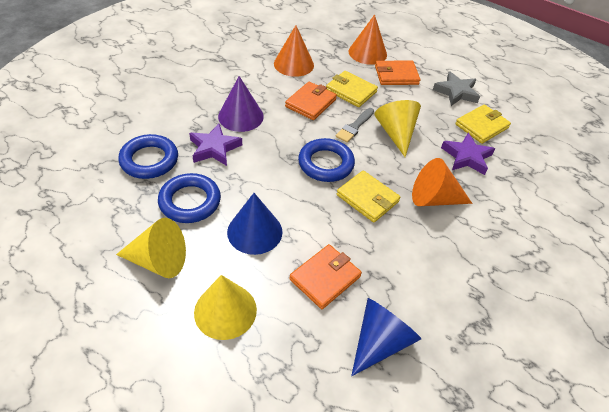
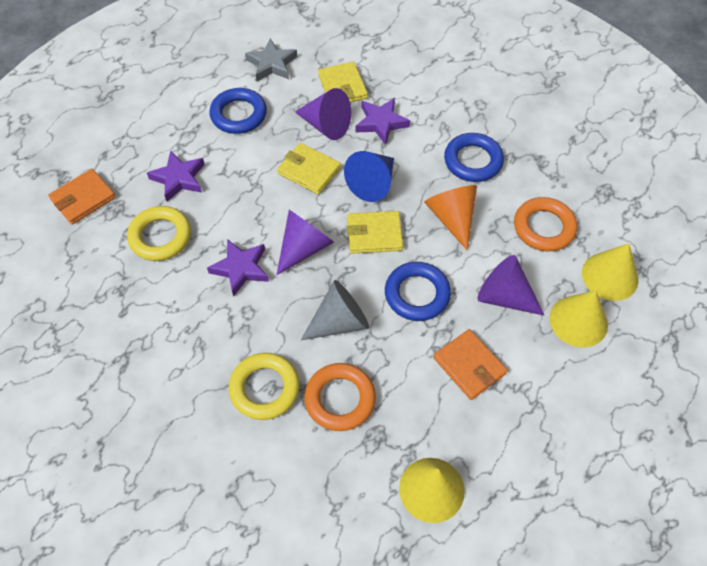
blue cone: 2 -> 1
grey brush: 1 -> 0
grey cone: 0 -> 1
orange cone: 3 -> 1
orange ring: 0 -> 2
orange wallet: 3 -> 2
purple cone: 1 -> 3
purple star: 2 -> 3
yellow ring: 0 -> 2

*EXERCISE DIRECTIONS*
Your answer should be one number: the count of lines in the data above that include the word "cone".

*ANSWER TO THE EXERCISE*
4